- _Exercise objective_: If a line in the entries below holds the string "minus", copy it.

(Beginning of Data to examine)

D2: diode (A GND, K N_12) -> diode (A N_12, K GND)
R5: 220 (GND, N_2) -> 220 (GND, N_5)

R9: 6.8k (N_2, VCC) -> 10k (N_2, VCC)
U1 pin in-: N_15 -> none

(End of Data to examine)
(Beginning of Data to examine)

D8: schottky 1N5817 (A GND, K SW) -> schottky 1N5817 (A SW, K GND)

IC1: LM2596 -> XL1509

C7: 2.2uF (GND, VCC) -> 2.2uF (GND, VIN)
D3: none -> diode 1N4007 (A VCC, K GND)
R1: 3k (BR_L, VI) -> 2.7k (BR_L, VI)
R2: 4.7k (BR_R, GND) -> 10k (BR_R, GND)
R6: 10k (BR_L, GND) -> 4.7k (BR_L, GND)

(End of Data to examine)
(Beginning of Data to examine)

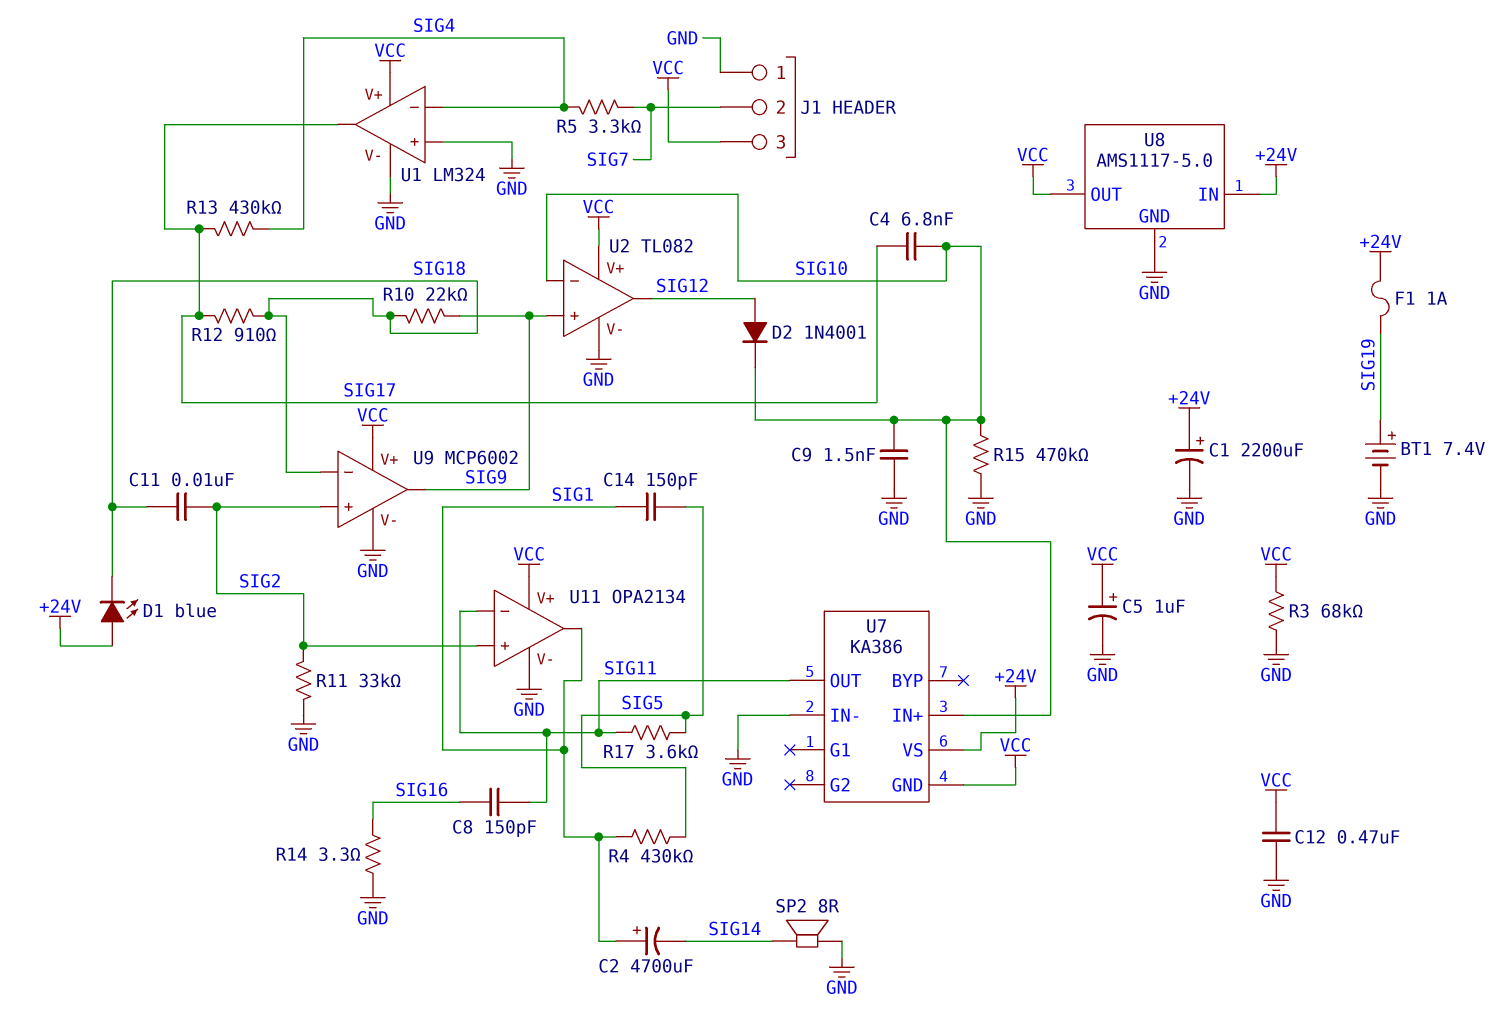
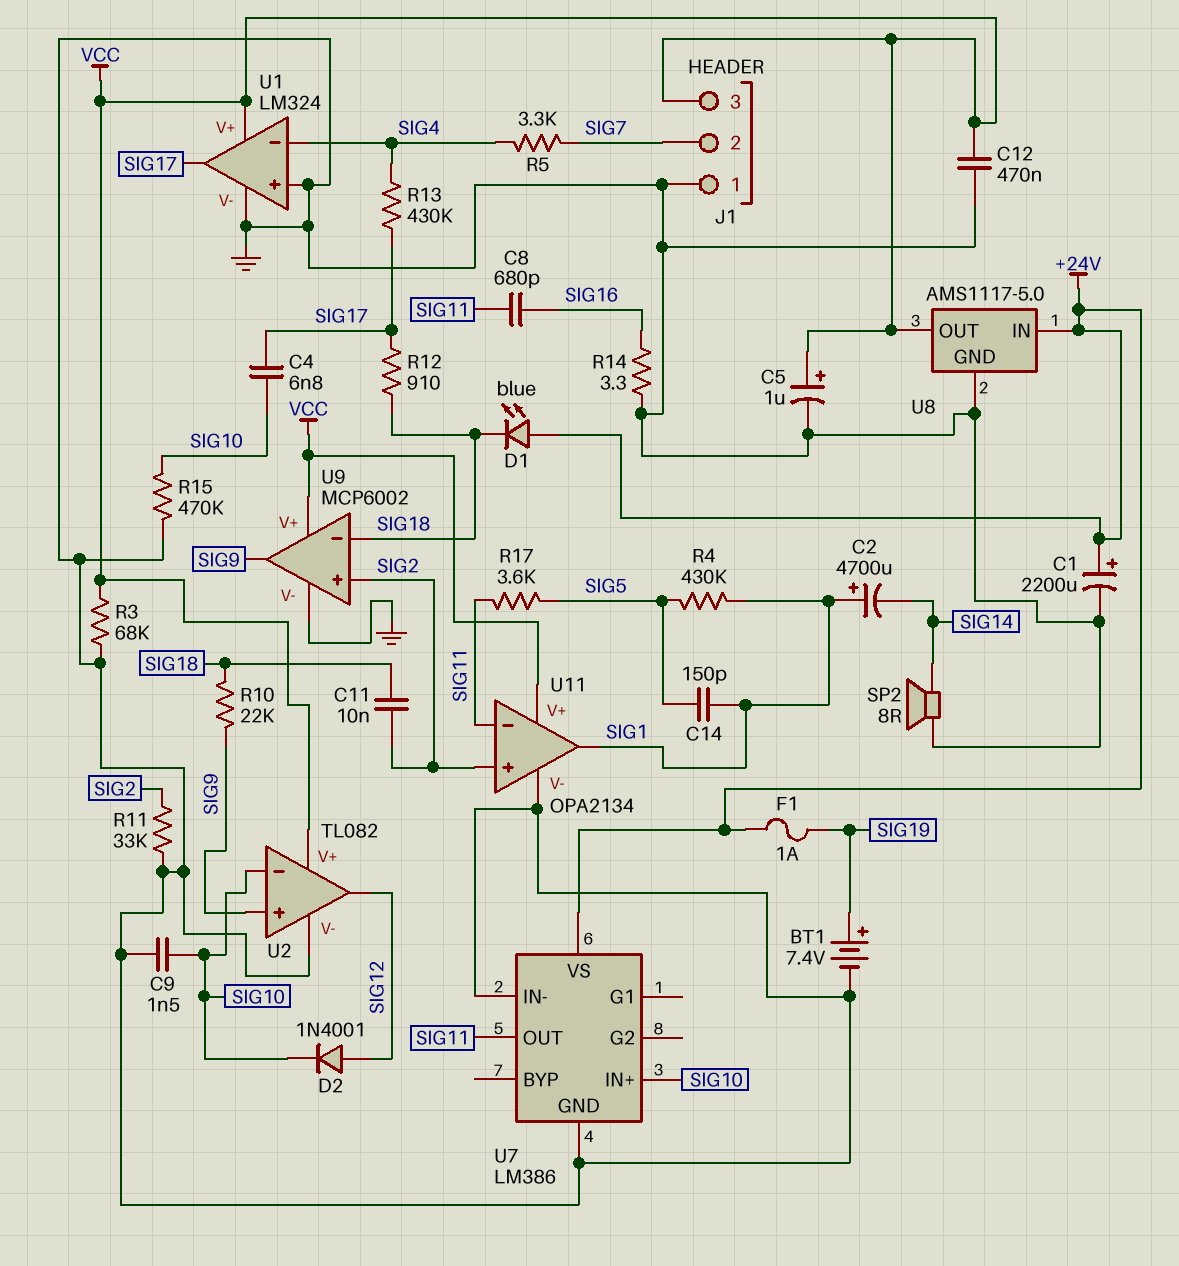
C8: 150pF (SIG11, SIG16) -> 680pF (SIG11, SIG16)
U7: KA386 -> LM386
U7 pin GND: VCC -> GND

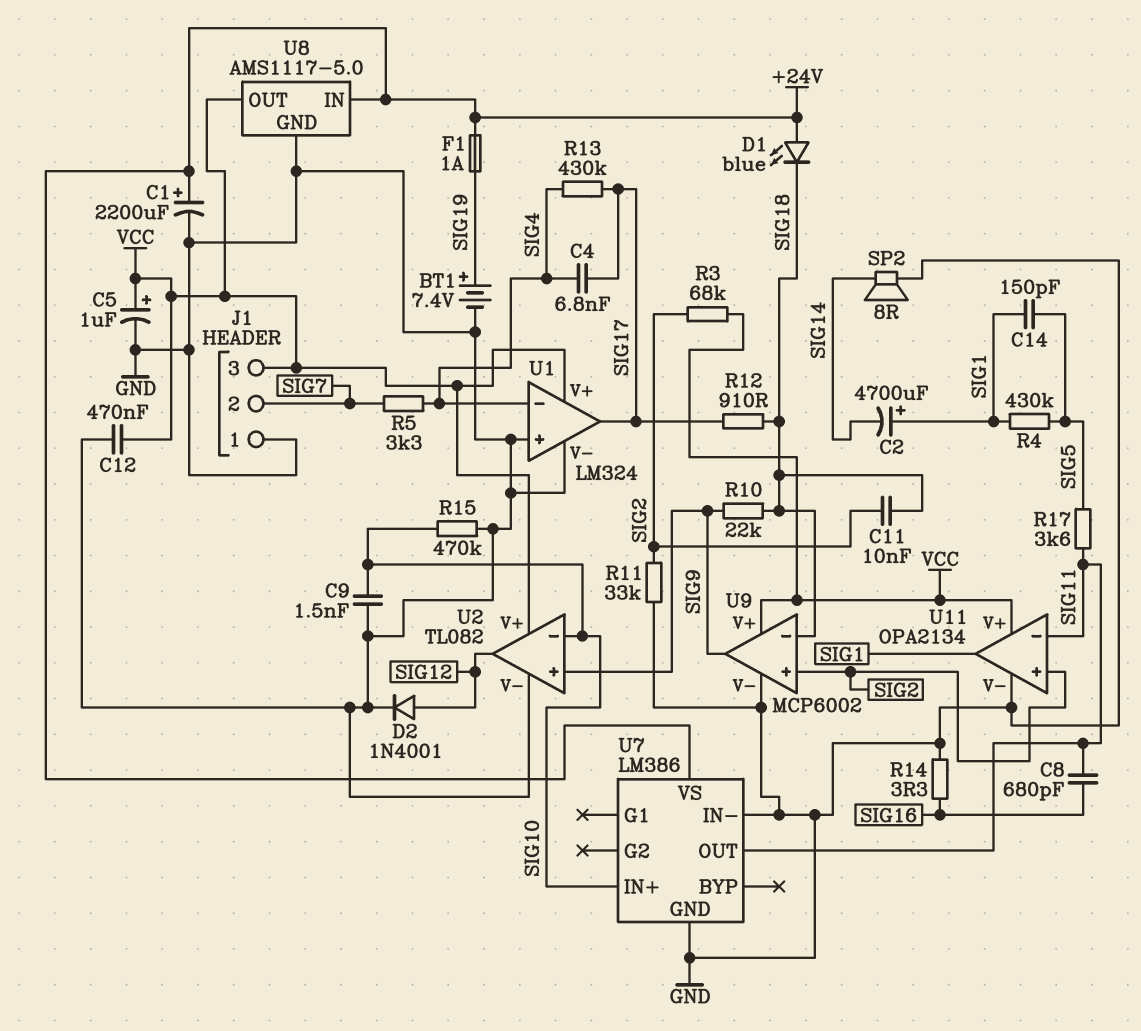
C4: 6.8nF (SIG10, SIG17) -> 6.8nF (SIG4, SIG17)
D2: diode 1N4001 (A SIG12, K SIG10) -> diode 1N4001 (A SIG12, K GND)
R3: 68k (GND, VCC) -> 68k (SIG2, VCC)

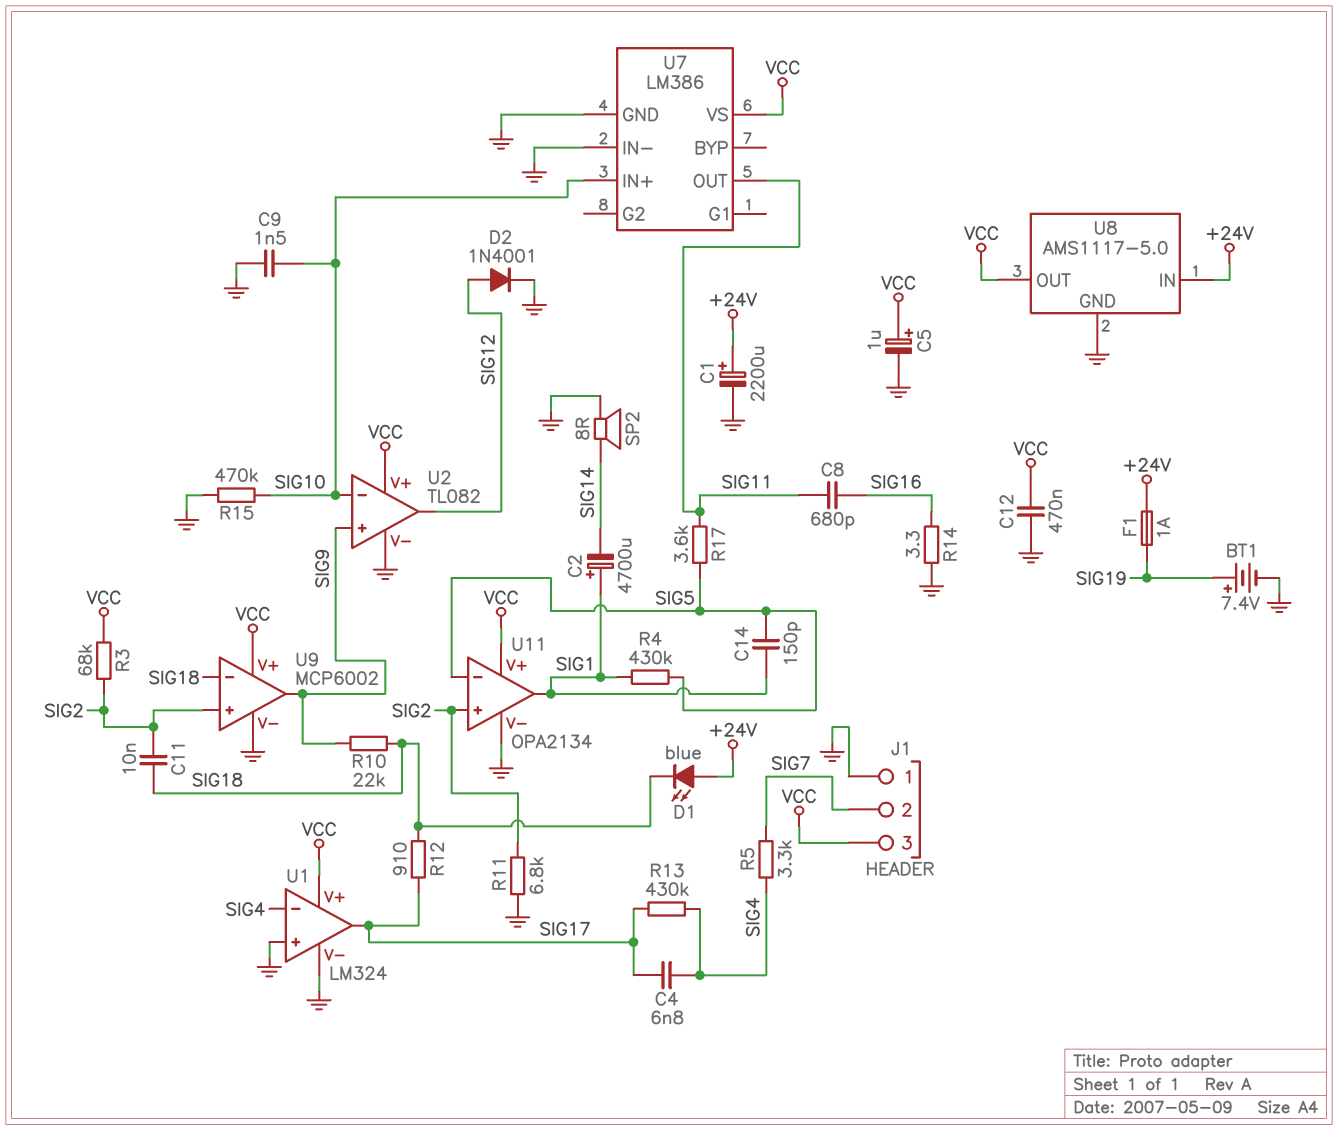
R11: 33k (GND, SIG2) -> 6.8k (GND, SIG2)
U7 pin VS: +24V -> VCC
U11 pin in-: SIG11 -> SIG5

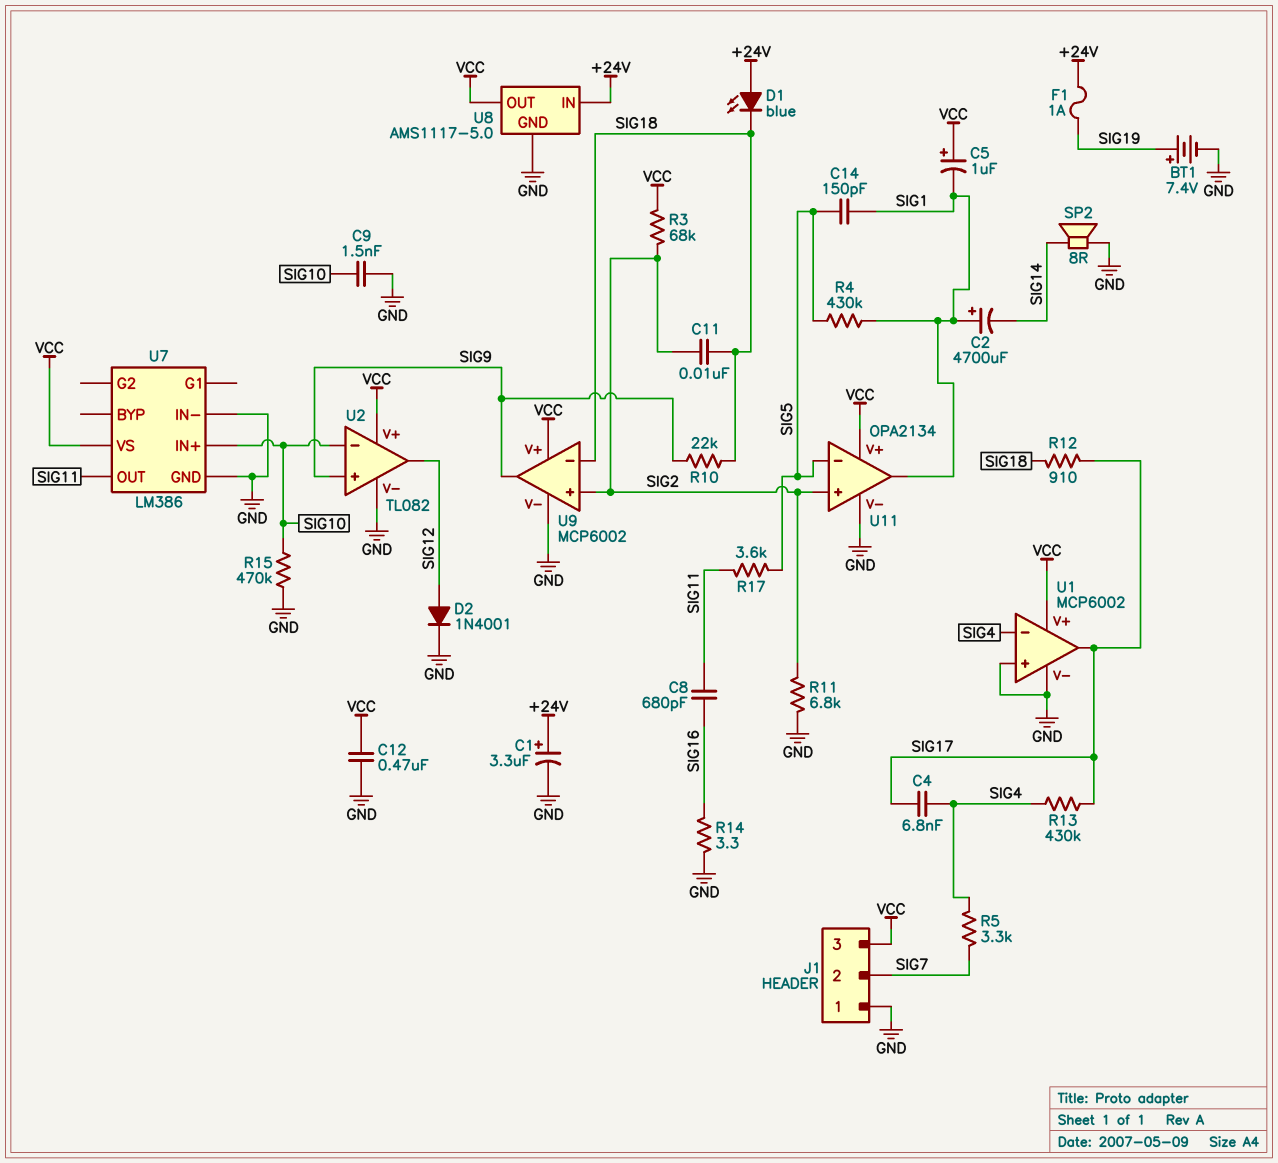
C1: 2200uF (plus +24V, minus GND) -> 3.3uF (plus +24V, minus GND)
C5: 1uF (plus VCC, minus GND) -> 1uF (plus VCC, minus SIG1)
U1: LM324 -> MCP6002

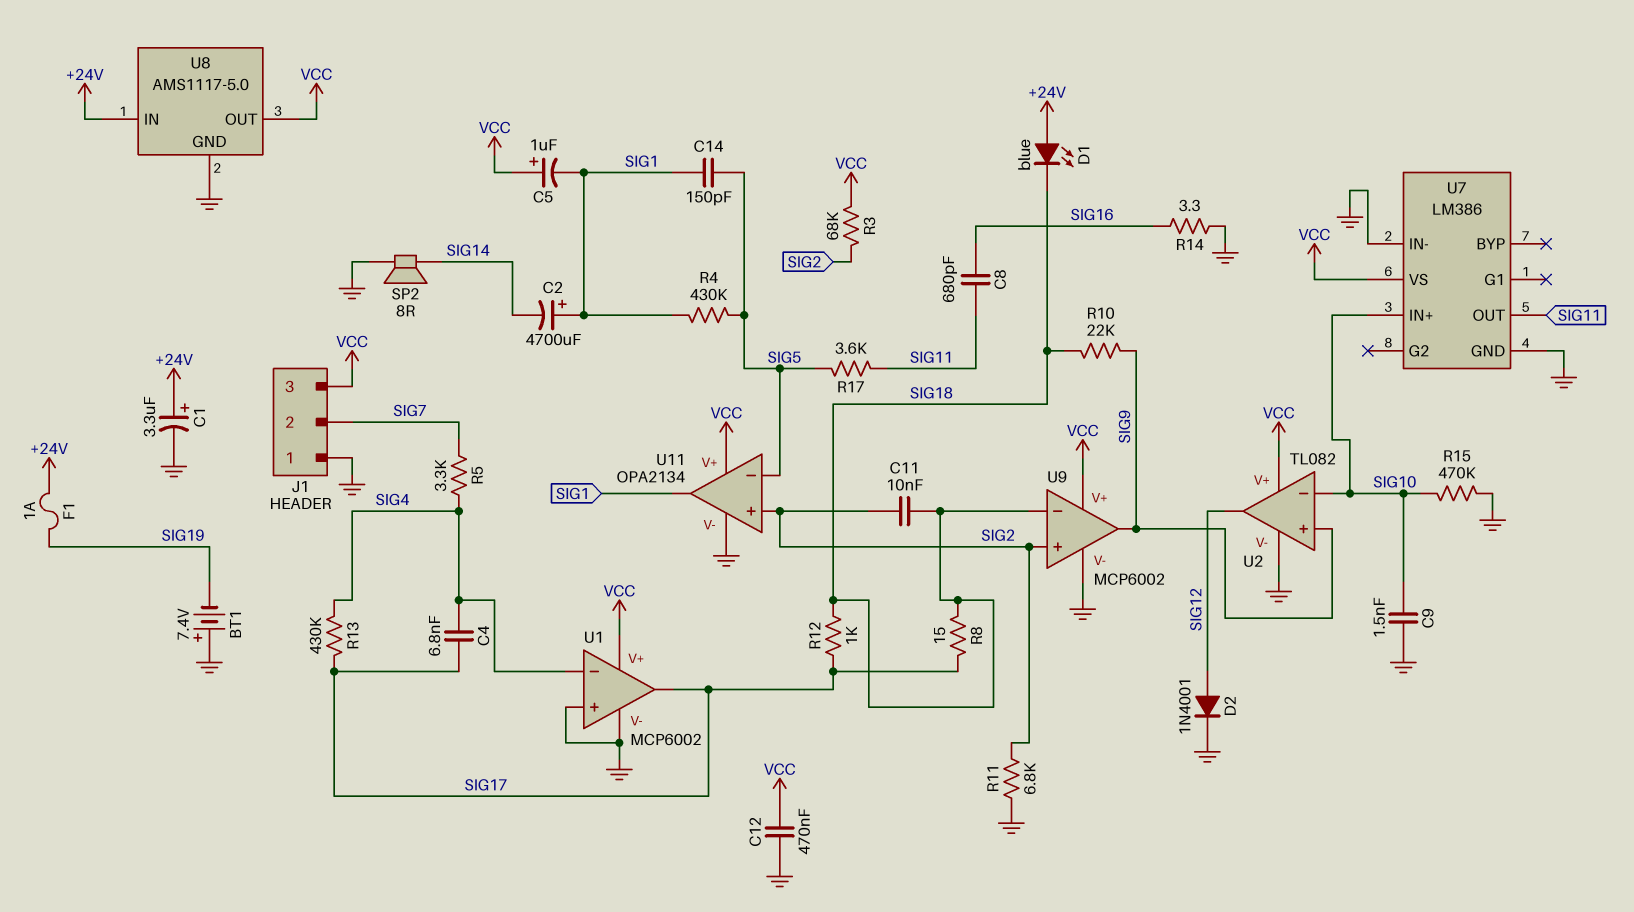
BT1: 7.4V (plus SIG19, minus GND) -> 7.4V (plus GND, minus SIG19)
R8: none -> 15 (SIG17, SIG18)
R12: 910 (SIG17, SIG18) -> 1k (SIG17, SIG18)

(End of Data to examine)

- _Solution for this task_:
C1: 2200uF (plus +24V, minus GND) -> 3.3uF (plus +24V, minus GND)
C5: 1uF (plus VCC, minus GND) -> 1uF (plus VCC, minus SIG1)
BT1: 7.4V (plus SIG19, minus GND) -> 7.4V (plus GND, minus SIG19)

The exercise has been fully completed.